=== The problem ===
Check each line of the records below and collect those that include the word "green".

=== Provided data ===
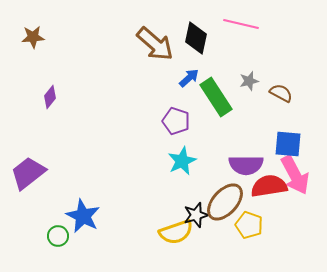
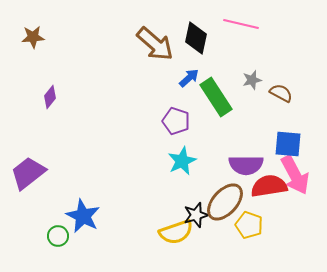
gray star: moved 3 px right, 1 px up
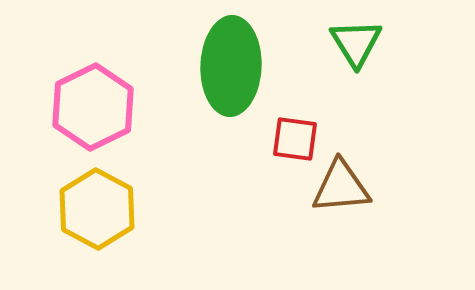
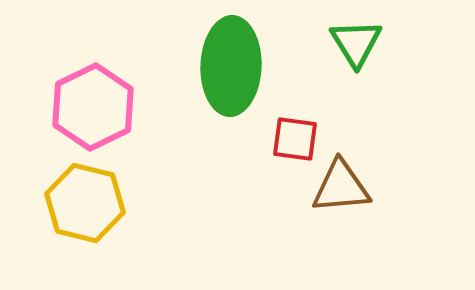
yellow hexagon: moved 12 px left, 6 px up; rotated 14 degrees counterclockwise
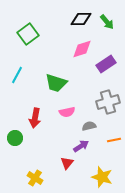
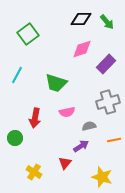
purple rectangle: rotated 12 degrees counterclockwise
red triangle: moved 2 px left
yellow cross: moved 1 px left, 6 px up
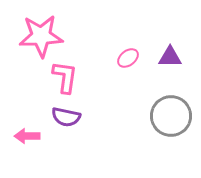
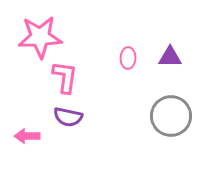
pink star: moved 1 px left, 1 px down
pink ellipse: rotated 50 degrees counterclockwise
purple semicircle: moved 2 px right
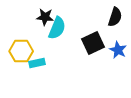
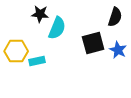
black star: moved 5 px left, 3 px up
black square: rotated 10 degrees clockwise
yellow hexagon: moved 5 px left
cyan rectangle: moved 2 px up
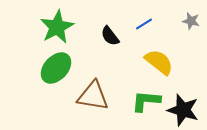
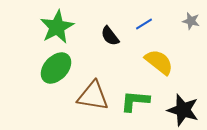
green L-shape: moved 11 px left
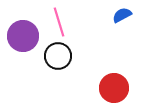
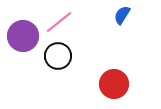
blue semicircle: rotated 30 degrees counterclockwise
pink line: rotated 68 degrees clockwise
red circle: moved 4 px up
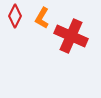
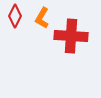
red cross: rotated 20 degrees counterclockwise
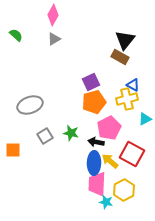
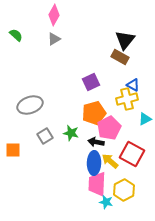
pink diamond: moved 1 px right
orange pentagon: moved 11 px down
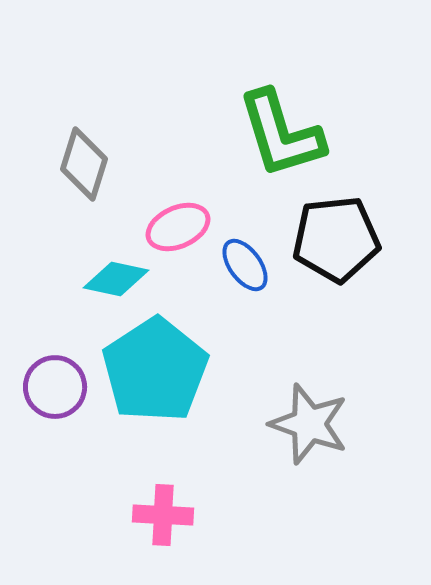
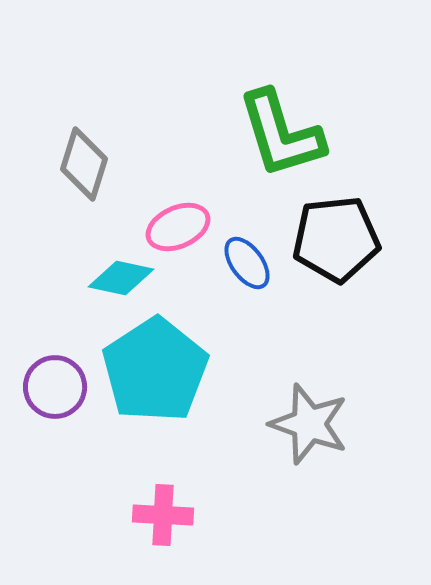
blue ellipse: moved 2 px right, 2 px up
cyan diamond: moved 5 px right, 1 px up
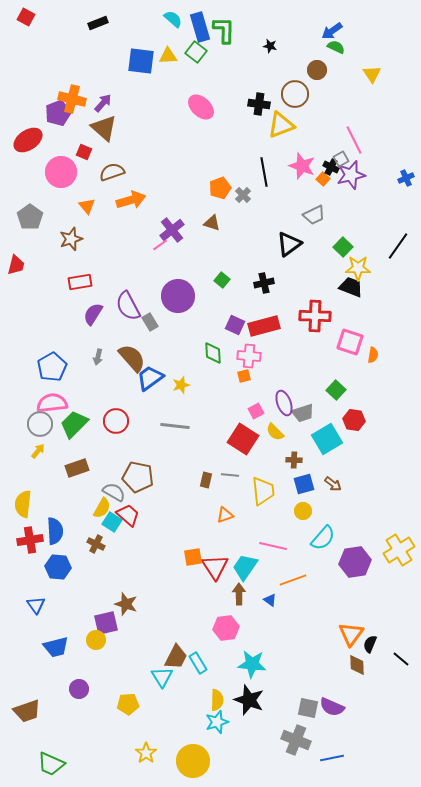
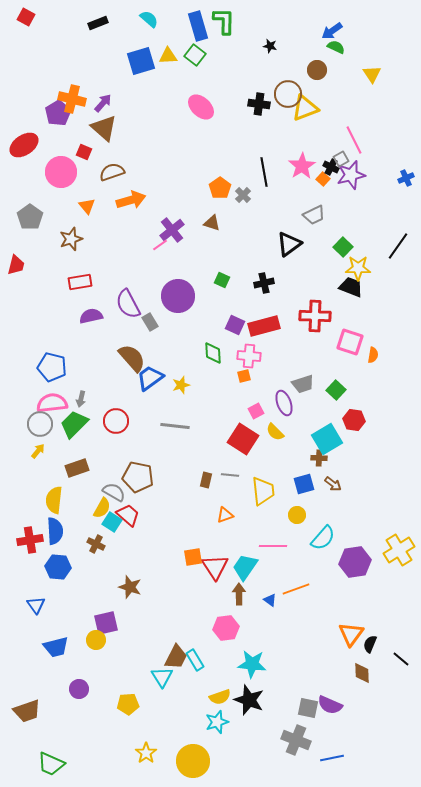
cyan semicircle at (173, 19): moved 24 px left
blue rectangle at (200, 27): moved 2 px left, 1 px up
green L-shape at (224, 30): moved 9 px up
green square at (196, 52): moved 1 px left, 3 px down
blue square at (141, 61): rotated 24 degrees counterclockwise
brown circle at (295, 94): moved 7 px left
purple pentagon at (58, 113): rotated 10 degrees counterclockwise
yellow triangle at (281, 125): moved 24 px right, 17 px up
red ellipse at (28, 140): moved 4 px left, 5 px down
pink star at (302, 166): rotated 20 degrees clockwise
orange pentagon at (220, 188): rotated 15 degrees counterclockwise
green square at (222, 280): rotated 14 degrees counterclockwise
purple semicircle at (128, 306): moved 2 px up
purple semicircle at (93, 314): moved 2 px left, 2 px down; rotated 45 degrees clockwise
gray arrow at (98, 357): moved 17 px left, 42 px down
blue pentagon at (52, 367): rotated 28 degrees counterclockwise
gray trapezoid at (303, 413): moved 29 px up
brown cross at (294, 460): moved 25 px right, 2 px up
yellow semicircle at (23, 504): moved 31 px right, 4 px up
yellow circle at (303, 511): moved 6 px left, 4 px down
pink line at (273, 546): rotated 12 degrees counterclockwise
orange line at (293, 580): moved 3 px right, 9 px down
brown star at (126, 604): moved 4 px right, 17 px up
cyan rectangle at (198, 663): moved 3 px left, 3 px up
brown diamond at (357, 665): moved 5 px right, 8 px down
yellow semicircle at (217, 700): moved 3 px right, 3 px up; rotated 70 degrees clockwise
purple semicircle at (332, 707): moved 2 px left, 2 px up
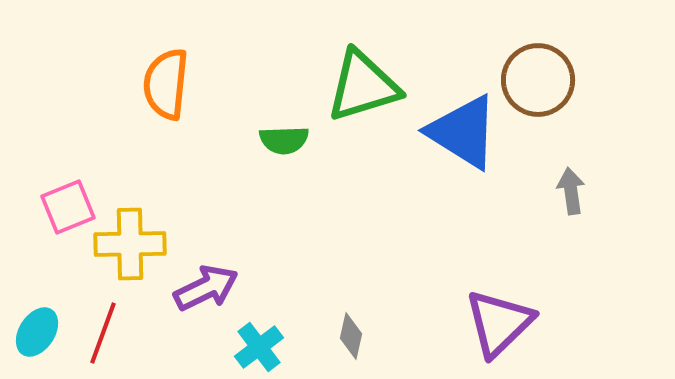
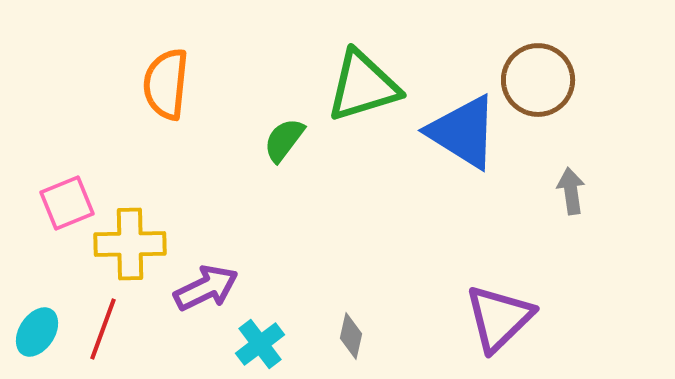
green semicircle: rotated 129 degrees clockwise
pink square: moved 1 px left, 4 px up
purple triangle: moved 5 px up
red line: moved 4 px up
cyan cross: moved 1 px right, 3 px up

=== Solution for this task ===
green L-shape: moved 11 px left
green L-shape at (224, 30): moved 9 px up
green square at (196, 52): moved 1 px left, 3 px down
green square at (222, 280): rotated 14 degrees counterclockwise
green semicircle: rotated 129 degrees clockwise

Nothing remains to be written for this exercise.